YOUR TASK: Your answer should consist of each line below that contains the string "degrees".

Dataset entries
● ● ● ● ●
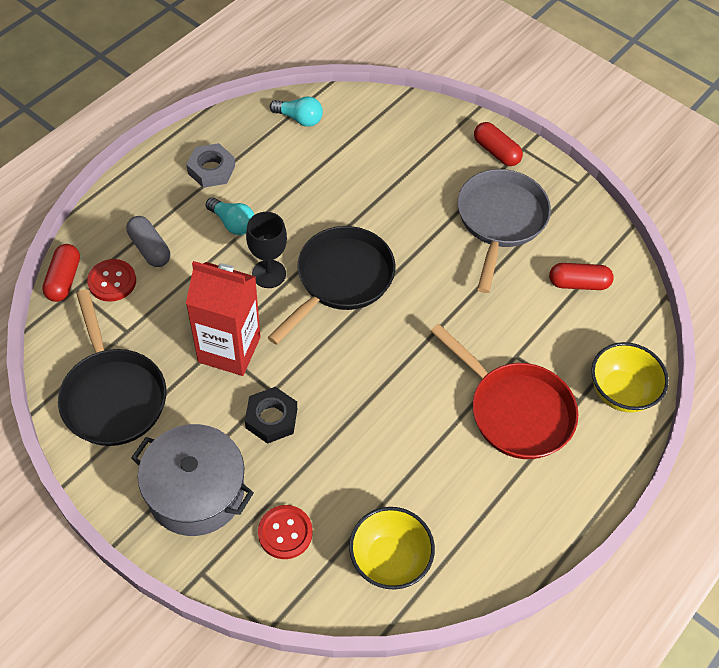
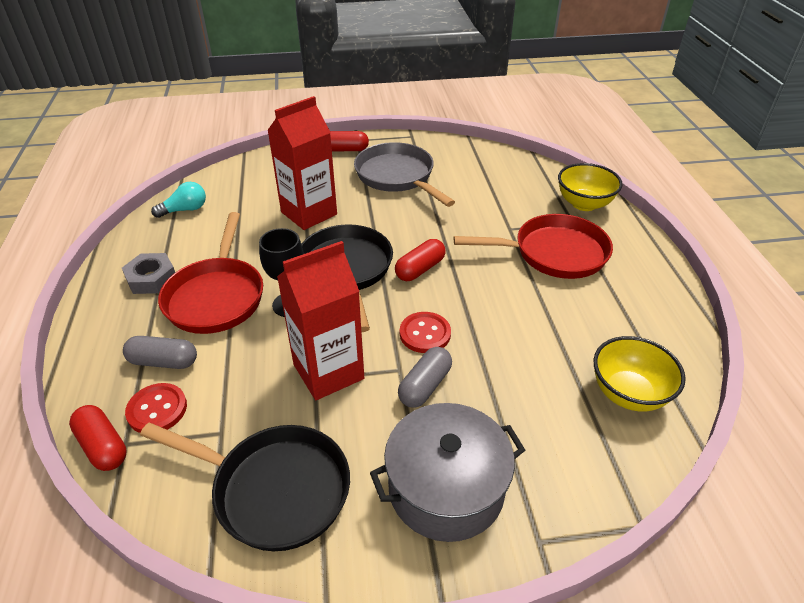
camera: 45 degrees left, 15 degrees down
(232, 223) = (216, 296): turquoise light bulb -> red pan
(271, 418) = (425, 386): black nut -> grey capsule
(285, 533) = (547, 447): red button -> red button (425, 334)
(381, 199) = (309, 213): none -> red carton
(578, 283) = (484, 175): red capsule -> red capsule (420, 269)

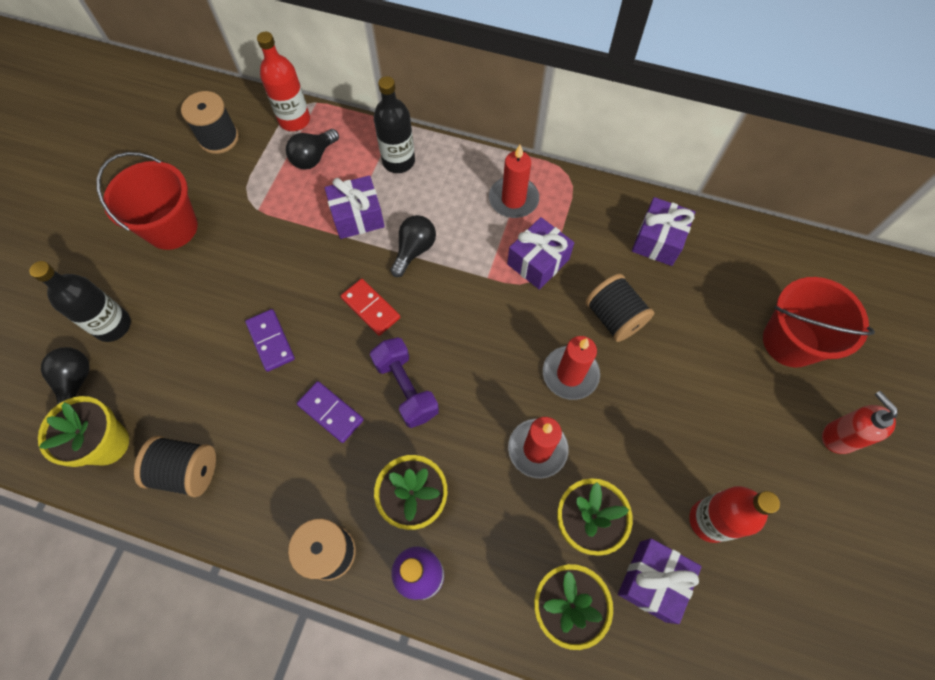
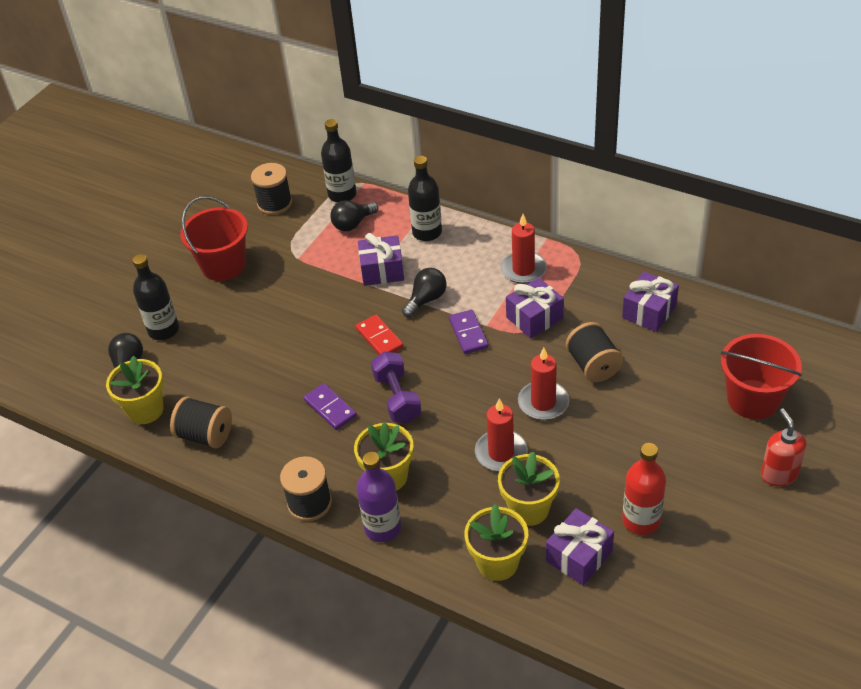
camera: 15 degrees right, 20 degrees down
(270, 341) = (290, 353): purple domino -> purple domino (468, 333)
(294, 120) = (342, 195): red bottle -> black bottle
● ● ● ● ●
THE COMPLETED TASK:
camera: 45 degrees left, 15 degrees down
camera: 15 degrees right, 20 degrees down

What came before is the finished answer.